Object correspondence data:
++++++++++
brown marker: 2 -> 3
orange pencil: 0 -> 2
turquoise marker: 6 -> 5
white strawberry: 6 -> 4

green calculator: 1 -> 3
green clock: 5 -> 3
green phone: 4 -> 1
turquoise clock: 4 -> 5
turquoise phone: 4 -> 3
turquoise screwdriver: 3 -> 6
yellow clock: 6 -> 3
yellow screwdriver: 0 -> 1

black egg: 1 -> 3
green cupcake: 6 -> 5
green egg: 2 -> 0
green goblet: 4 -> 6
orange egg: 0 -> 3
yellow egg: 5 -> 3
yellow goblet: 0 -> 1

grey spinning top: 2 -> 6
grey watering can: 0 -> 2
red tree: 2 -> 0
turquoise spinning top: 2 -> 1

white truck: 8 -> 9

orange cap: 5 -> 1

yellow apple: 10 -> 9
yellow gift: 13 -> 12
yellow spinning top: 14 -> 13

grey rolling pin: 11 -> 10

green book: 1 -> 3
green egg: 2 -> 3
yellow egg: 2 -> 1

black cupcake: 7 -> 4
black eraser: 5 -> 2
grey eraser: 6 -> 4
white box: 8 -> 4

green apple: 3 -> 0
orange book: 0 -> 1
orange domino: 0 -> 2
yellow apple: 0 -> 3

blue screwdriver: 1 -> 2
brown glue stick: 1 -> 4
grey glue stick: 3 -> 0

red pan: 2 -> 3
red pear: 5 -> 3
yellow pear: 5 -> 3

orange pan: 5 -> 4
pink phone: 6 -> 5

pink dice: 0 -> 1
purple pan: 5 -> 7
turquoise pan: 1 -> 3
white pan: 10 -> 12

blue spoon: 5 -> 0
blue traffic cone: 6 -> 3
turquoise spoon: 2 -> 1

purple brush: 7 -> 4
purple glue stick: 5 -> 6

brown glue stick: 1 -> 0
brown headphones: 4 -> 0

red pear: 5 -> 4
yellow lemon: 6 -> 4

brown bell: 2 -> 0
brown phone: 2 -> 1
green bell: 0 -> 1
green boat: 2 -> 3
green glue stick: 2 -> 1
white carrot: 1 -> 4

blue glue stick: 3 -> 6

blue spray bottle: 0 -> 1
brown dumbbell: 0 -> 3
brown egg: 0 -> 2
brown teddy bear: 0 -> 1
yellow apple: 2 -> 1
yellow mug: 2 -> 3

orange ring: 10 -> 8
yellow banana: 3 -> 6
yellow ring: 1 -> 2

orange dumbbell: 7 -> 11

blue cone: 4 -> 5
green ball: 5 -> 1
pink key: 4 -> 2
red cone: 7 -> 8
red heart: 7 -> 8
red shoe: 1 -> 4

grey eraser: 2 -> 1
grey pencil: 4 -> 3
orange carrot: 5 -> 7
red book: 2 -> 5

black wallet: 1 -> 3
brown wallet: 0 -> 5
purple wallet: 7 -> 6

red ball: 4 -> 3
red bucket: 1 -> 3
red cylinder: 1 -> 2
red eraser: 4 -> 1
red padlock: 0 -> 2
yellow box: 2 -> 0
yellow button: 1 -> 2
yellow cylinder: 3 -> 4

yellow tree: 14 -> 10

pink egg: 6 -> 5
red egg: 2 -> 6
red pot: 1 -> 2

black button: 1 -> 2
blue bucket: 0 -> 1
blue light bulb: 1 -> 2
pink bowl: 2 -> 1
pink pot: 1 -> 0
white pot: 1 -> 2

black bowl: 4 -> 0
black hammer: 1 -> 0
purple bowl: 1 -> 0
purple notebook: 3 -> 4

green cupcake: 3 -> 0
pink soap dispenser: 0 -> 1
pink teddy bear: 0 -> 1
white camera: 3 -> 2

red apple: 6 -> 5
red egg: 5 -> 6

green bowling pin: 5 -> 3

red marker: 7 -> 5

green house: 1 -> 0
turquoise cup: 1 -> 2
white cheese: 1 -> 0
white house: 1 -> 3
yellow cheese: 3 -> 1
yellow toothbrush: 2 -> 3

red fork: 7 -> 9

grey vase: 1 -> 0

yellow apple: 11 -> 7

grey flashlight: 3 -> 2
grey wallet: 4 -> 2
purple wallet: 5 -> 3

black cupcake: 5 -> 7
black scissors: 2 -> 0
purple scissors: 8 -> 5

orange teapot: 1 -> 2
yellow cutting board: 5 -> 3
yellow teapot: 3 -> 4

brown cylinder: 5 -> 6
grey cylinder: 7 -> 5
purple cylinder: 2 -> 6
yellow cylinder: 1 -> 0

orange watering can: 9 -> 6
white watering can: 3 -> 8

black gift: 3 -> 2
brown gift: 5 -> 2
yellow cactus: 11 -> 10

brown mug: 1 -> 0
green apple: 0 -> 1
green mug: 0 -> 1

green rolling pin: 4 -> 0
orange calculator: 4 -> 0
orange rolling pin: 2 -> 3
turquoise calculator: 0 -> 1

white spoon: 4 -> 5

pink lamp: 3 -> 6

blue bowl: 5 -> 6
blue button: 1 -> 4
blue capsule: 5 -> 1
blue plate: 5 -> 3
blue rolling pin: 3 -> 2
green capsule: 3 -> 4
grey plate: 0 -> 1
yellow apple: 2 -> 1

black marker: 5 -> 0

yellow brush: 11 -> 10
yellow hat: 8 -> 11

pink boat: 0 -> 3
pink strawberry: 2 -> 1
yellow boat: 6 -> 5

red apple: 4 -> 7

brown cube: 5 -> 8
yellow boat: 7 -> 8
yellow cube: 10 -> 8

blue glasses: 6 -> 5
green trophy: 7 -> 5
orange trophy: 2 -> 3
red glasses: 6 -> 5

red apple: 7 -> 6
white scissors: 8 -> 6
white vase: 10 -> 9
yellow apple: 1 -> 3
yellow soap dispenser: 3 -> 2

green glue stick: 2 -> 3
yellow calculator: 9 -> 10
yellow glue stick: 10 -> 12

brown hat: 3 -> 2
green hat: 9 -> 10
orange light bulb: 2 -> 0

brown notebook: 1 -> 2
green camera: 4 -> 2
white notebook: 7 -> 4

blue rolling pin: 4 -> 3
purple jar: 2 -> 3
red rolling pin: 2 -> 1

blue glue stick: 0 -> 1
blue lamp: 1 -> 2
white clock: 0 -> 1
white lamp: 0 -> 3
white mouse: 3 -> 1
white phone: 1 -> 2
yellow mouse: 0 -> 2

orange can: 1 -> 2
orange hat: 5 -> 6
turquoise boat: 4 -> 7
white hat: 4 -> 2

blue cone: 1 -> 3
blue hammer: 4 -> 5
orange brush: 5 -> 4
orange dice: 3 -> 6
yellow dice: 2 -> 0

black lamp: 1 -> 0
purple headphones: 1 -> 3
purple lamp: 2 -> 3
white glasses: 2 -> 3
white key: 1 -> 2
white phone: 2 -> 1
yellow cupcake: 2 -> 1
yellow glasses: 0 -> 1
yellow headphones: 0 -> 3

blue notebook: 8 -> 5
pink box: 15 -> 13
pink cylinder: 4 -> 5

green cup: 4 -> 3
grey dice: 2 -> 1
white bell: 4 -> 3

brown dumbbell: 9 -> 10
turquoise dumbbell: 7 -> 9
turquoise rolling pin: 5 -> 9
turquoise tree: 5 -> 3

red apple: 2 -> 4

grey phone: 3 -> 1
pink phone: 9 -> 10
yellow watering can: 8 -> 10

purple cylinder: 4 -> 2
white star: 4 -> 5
++++++++++
** Task **
Would you please copy all lines in the data that contain the word "gift"?

** Task result **
yellow gift: 13 -> 12
black gift: 3 -> 2
brown gift: 5 -> 2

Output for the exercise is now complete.